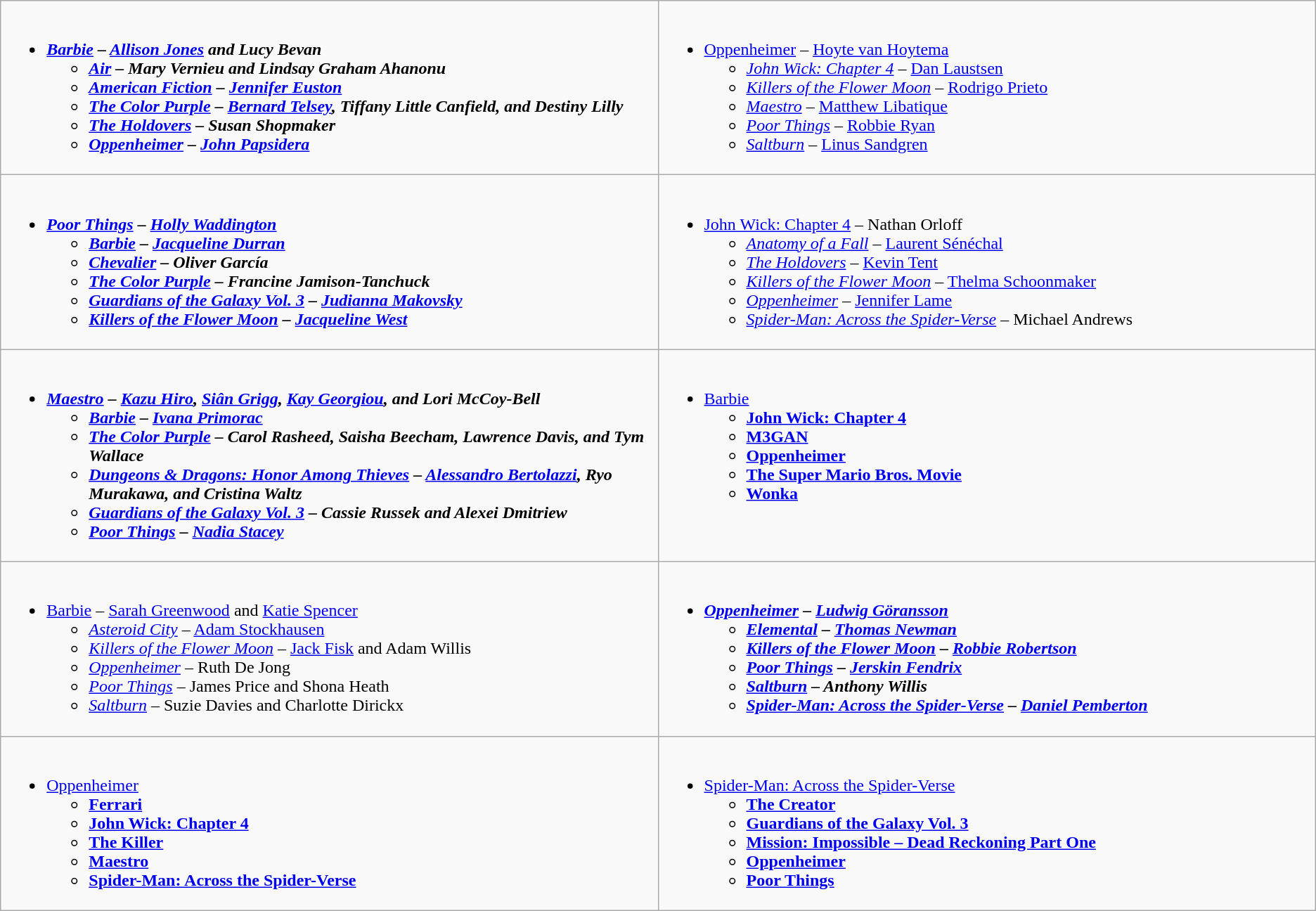
OppenheimerFerrariJohn Wick: Chapter 4The KillerMaestroSpider-Man: Across the Spider-Verse [329, 823]
Spider-Man: Across the Spider-VerseThe CreatorGuardians of the Galaxy Vol. 3Mission: Impossible – Dead Reckoning Part OneOppenheimerPoor Things [987, 823]
BarbieJohn Wick: Chapter 4M3GANOppenheimerThe Super Mario Bros. MovieWonka [987, 456]
Scan for the cell matching the given text and deliver its [X, Y] coordinate at center. 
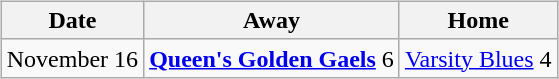
Varsity Blues 4 [478, 58]
November 16 [72, 58]
Away [272, 20]
Date [72, 20]
Home [478, 20]
Queen's Golden Gaels 6 [272, 58]
Provide the [x, y] coordinate of the cell's center where the given text is located.  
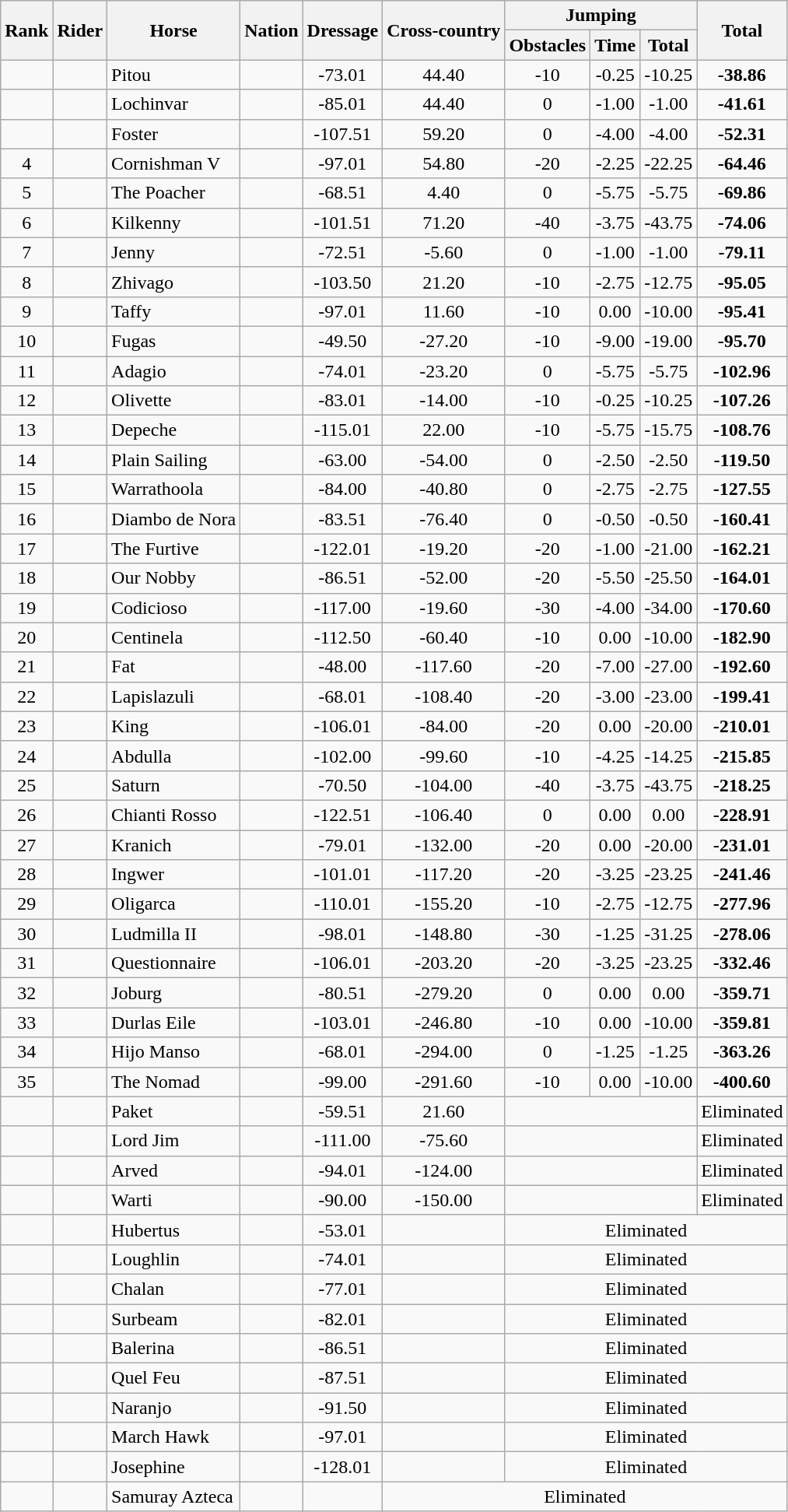
18 [26, 578]
-91.50 [342, 1407]
23 [26, 726]
4.40 [443, 193]
Centinela [174, 637]
71.20 [443, 222]
Josephine [174, 1466]
Lapislazuli [174, 696]
4 [26, 163]
-400.60 [742, 1081]
-82.01 [342, 1319]
-98.01 [342, 933]
-101.01 [342, 874]
Kilkenny [174, 222]
-359.71 [742, 993]
8 [26, 282]
Questionnaire [174, 963]
-359.81 [742, 1022]
54.80 [443, 163]
-162.21 [742, 548]
-27.20 [443, 341]
Abdulla [174, 755]
Rank [26, 30]
-31.25 [669, 933]
-7.00 [615, 667]
22 [26, 696]
33 [26, 1022]
Jenny [174, 252]
Surbeam [174, 1319]
Foster [174, 134]
-52.00 [443, 578]
-14.00 [443, 401]
-108.76 [742, 430]
Ludmilla II [174, 933]
Pitou [174, 75]
-95.05 [742, 282]
-117.00 [342, 608]
24 [26, 755]
-60.40 [443, 637]
-215.85 [742, 755]
Rider [80, 30]
-19.00 [669, 341]
-363.26 [742, 1052]
Hijo Manso [174, 1052]
-63.00 [342, 460]
Chalan [174, 1288]
-59.51 [342, 1111]
28 [26, 874]
-21.00 [669, 548]
March Hawk [174, 1437]
-85.01 [342, 104]
-5.50 [615, 578]
Jumping [601, 16]
-83.51 [342, 519]
59.20 [443, 134]
Chianti Rosso [174, 814]
Paket [174, 1111]
11.60 [443, 311]
Naranjo [174, 1407]
-106.40 [443, 814]
21.20 [443, 282]
30 [26, 933]
-76.40 [443, 519]
-22.25 [669, 163]
31 [26, 963]
Joburg [174, 993]
14 [26, 460]
-112.50 [342, 637]
-95.70 [742, 341]
-3.00 [615, 696]
-103.01 [342, 1022]
-80.51 [342, 993]
-278.06 [742, 933]
-23.20 [443, 371]
Fugas [174, 341]
-241.46 [742, 874]
-332.46 [742, 963]
26 [26, 814]
-182.90 [742, 637]
-64.46 [742, 163]
-218.25 [742, 785]
-291.60 [443, 1081]
Horse [174, 30]
32 [26, 993]
Cross-country [443, 30]
10 [26, 341]
-87.51 [342, 1378]
-69.86 [742, 193]
-128.01 [342, 1466]
-75.60 [443, 1140]
Our Nobby [174, 578]
Zhivago [174, 282]
-99.00 [342, 1081]
Lord Jim [174, 1140]
-110.01 [342, 904]
-279.20 [443, 993]
27 [26, 844]
-150.00 [443, 1200]
-72.51 [342, 252]
9 [26, 311]
Codicioso [174, 608]
Kranich [174, 844]
6 [26, 222]
Lochinvar [174, 104]
-14.25 [669, 755]
Dressage [342, 30]
-104.00 [443, 785]
16 [26, 519]
-79.01 [342, 844]
-155.20 [443, 904]
-107.26 [742, 401]
Warti [174, 1200]
-148.80 [443, 933]
-15.75 [669, 430]
-79.11 [742, 252]
5 [26, 193]
11 [26, 371]
-48.00 [342, 667]
-83.01 [342, 401]
-199.41 [742, 696]
Warrathoola [174, 489]
Adagio [174, 371]
-19.60 [443, 608]
-192.60 [742, 667]
-68.51 [342, 193]
-5.60 [443, 252]
-38.86 [742, 75]
35 [26, 1081]
-2.25 [615, 163]
-74.06 [742, 222]
-107.51 [342, 134]
Olivette [174, 401]
-40.80 [443, 489]
-160.41 [742, 519]
Arved [174, 1170]
34 [26, 1052]
-103.50 [342, 282]
-27.00 [669, 667]
15 [26, 489]
-25.50 [669, 578]
-132.00 [443, 844]
-99.60 [443, 755]
-124.00 [443, 1170]
-101.51 [342, 222]
Plain Sailing [174, 460]
25 [26, 785]
-111.00 [342, 1140]
21 [26, 667]
19 [26, 608]
21.60 [443, 1111]
20 [26, 637]
-77.01 [342, 1288]
Fat [174, 667]
7 [26, 252]
-102.00 [342, 755]
-94.01 [342, 1170]
17 [26, 548]
-122.01 [342, 548]
-119.50 [742, 460]
Diambo de Nora [174, 519]
-9.00 [615, 341]
-73.01 [342, 75]
Cornishman V [174, 163]
The Furtive [174, 548]
King [174, 726]
-34.00 [669, 608]
22.00 [443, 430]
Quel Feu [174, 1378]
-164.01 [742, 578]
-53.01 [342, 1229]
-95.41 [742, 311]
-115.01 [342, 430]
-231.01 [742, 844]
Saturn [174, 785]
-294.00 [443, 1052]
Time [615, 45]
Durlas Eile [174, 1022]
-23.00 [669, 696]
-117.20 [443, 874]
-228.91 [742, 814]
-70.50 [342, 785]
Obstacles [548, 45]
-170.60 [742, 608]
-54.00 [443, 460]
-117.60 [443, 667]
-49.50 [342, 341]
-52.31 [742, 134]
-4.25 [615, 755]
-122.51 [342, 814]
Loughlin [174, 1259]
-19.20 [443, 548]
-41.61 [742, 104]
The Poacher [174, 193]
Oligarca [174, 904]
Samuray Azteca [174, 1496]
29 [26, 904]
13 [26, 430]
Nation [271, 30]
-127.55 [742, 489]
12 [26, 401]
Balerina [174, 1348]
Hubertus [174, 1229]
Ingwer [174, 874]
Taffy [174, 311]
-102.96 [742, 371]
-90.00 [342, 1200]
-203.20 [443, 963]
-246.80 [443, 1022]
Depeche [174, 430]
The Nomad [174, 1081]
-277.96 [742, 904]
-210.01 [742, 726]
-108.40 [443, 696]
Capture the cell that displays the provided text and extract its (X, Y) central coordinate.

◆ ◆ ◆ ◆ ◆

REQUEST - Retype every line of the records above verbatim, leaving out the pictures.

FULL ANSWER -
OppenheimerFerrariJohn Wick: Chapter 4The KillerMaestroSpider-Man: Across the Spider-Verse [329, 823]
Spider-Man: Across the Spider-VerseThe CreatorGuardians of the Galaxy Vol. 3Mission: Impossible – Dead Reckoning Part OneOppenheimerPoor Things [987, 823]
BarbieJohn Wick: Chapter 4M3GANOppenheimerThe Super Mario Bros. MovieWonka [987, 456]
Scan for the cell matching the given text and deliver its [X, Y] coordinate at center. 
Varsity Blues 4 [478, 58]
November 16 [72, 58]
Away [272, 20]
Date [72, 20]
Home [478, 20]
Queen's Golden Gaels 6 [272, 58]
Provide the [x, y] coordinate of the cell's center where the given text is located.  
18 [26, 578]
-91.50 [342, 1407]
23 [26, 726]
4.40 [443, 193]
Centinela [174, 637]
71.20 [443, 222]
Josephine [174, 1466]
Lapislazuli [174, 696]
4 [26, 163]
-400.60 [742, 1081]
-82.01 [342, 1319]
-98.01 [342, 933]
-101.01 [342, 874]
Kilkenny [174, 222]
-359.71 [742, 993]
8 [26, 282]
Questionnaire [174, 963]
-359.81 [742, 1022]
54.80 [443, 163]
-162.21 [742, 548]
-27.20 [443, 341]
Abdulla [174, 755]
Rank [26, 30]
-31.25 [669, 933]
-7.00 [615, 667]
22 [26, 696]
33 [26, 1022]
Jenny [174, 252]
Surbeam [174, 1319]
Foster [174, 134]
-52.00 [443, 578]
-14.00 [443, 401]
-108.76 [742, 430]
Ludmilla II [174, 933]
Pitou [174, 75]
-95.05 [742, 282]
-117.00 [342, 608]
24 [26, 755]
-60.40 [443, 637]
-215.85 [742, 755]
Rider [80, 30]
-19.00 [669, 341]
-363.26 [742, 1052]
Hijo Manso [174, 1052]
-63.00 [342, 460]
Chalan [174, 1288]
-59.51 [342, 1111]
28 [26, 874]
-21.00 [669, 548]
March Hawk [174, 1437]
-85.01 [342, 104]
-5.50 [615, 578]
Jumping [601, 16]
-83.51 [342, 519]
59.20 [443, 134]
Chianti Rosso [174, 814]
Paket [174, 1111]
11.60 [443, 311]
Naranjo [174, 1407]
-106.40 [443, 814]
21.20 [443, 282]
30 [26, 933]
-76.40 [443, 519]
-22.25 [669, 163]
31 [26, 963]
Joburg [174, 993]
14 [26, 460]
-112.50 [342, 637]
-95.70 [742, 341]
-3.00 [615, 696]
-103.01 [342, 1022]
-80.51 [342, 993]
-278.06 [742, 933]
-23.20 [443, 371]
Fugas [174, 341]
-241.46 [742, 874]
-332.46 [742, 963]
26 [26, 814]
-182.90 [742, 637]
-64.46 [742, 163]
-218.25 [742, 785]
-291.60 [443, 1081]
Horse [174, 30]
32 [26, 993]
Cross-country [443, 30]
10 [26, 341]
-87.51 [342, 1378]
-69.86 [742, 193]
-128.01 [342, 1466]
-75.60 [443, 1140]
Our Nobby [174, 578]
Zhivago [174, 282]
-99.00 [342, 1081]
Lord Jim [174, 1140]
-110.01 [342, 904]
-279.20 [443, 993]
27 [26, 844]
-150.00 [443, 1200]
-72.51 [342, 252]
9 [26, 311]
Codicioso [174, 608]
Kranich [174, 844]
6 [26, 222]
Lochinvar [174, 104]
-14.25 [669, 755]
Dressage [342, 30]
-104.00 [443, 785]
16 [26, 519]
-79.01 [342, 844]
-155.20 [443, 904]
-107.26 [742, 401]
Warti [174, 1200]
-148.80 [443, 933]
-15.75 [669, 430]
-79.11 [742, 252]
5 [26, 193]
11 [26, 371]
-48.00 [342, 667]
-83.01 [342, 401]
-199.41 [742, 696]
Warrathoola [174, 489]
Adagio [174, 371]
-19.60 [443, 608]
-192.60 [742, 667]
-68.51 [342, 193]
-5.60 [443, 252]
-38.86 [742, 75]
35 [26, 1081]
-2.25 [615, 163]
-74.06 [742, 222]
-107.51 [342, 134]
Olivette [174, 401]
-40.80 [443, 489]
-160.41 [742, 519]
Arved [174, 1170]
34 [26, 1052]
-103.50 [342, 282]
-27.00 [669, 667]
15 [26, 489]
-25.50 [669, 578]
-132.00 [443, 844]
-99.60 [443, 755]
-124.00 [443, 1170]
-101.51 [342, 222]
Plain Sailing [174, 460]
25 [26, 785]
-111.00 [342, 1140]
21 [26, 667]
19 [26, 608]
21.60 [443, 1111]
20 [26, 637]
-77.01 [342, 1288]
Fat [174, 667]
7 [26, 252]
-102.00 [342, 755]
-94.01 [342, 1170]
17 [26, 548]
-122.01 [342, 548]
-119.50 [742, 460]
Diambo de Nora [174, 519]
-9.00 [615, 341]
-73.01 [342, 75]
Cornishman V [174, 163]
The Furtive [174, 548]
King [174, 726]
-34.00 [669, 608]
22.00 [443, 430]
Quel Feu [174, 1378]
-164.01 [742, 578]
-53.01 [342, 1229]
-95.41 [742, 311]
-115.01 [342, 430]
-231.01 [742, 844]
Saturn [174, 785]
-294.00 [443, 1052]
Time [615, 45]
Durlas Eile [174, 1022]
-23.00 [669, 696]
-117.20 [443, 874]
-228.91 [742, 814]
-70.50 [342, 785]
Obstacles [548, 45]
-170.60 [742, 608]
-54.00 [443, 460]
-117.60 [443, 667]
-49.50 [342, 341]
-52.31 [742, 134]
-4.25 [615, 755]
-122.51 [342, 814]
Loughlin [174, 1259]
-19.20 [443, 548]
-41.61 [742, 104]
The Poacher [174, 193]
Oligarca [174, 904]
Samuray Azteca [174, 1496]
29 [26, 904]
13 [26, 430]
Nation [271, 30]
-127.55 [742, 489]
12 [26, 401]
Balerina [174, 1348]
Hubertus [174, 1229]
Ingwer [174, 874]
Taffy [174, 311]
-102.96 [742, 371]
-90.00 [342, 1200]
-203.20 [443, 963]
-246.80 [443, 1022]
Depeche [174, 430]
The Nomad [174, 1081]
-277.96 [742, 904]
-210.01 [742, 726]
-108.40 [443, 696]
Capture the cell that displays the provided text and extract its (X, Y) central coordinate.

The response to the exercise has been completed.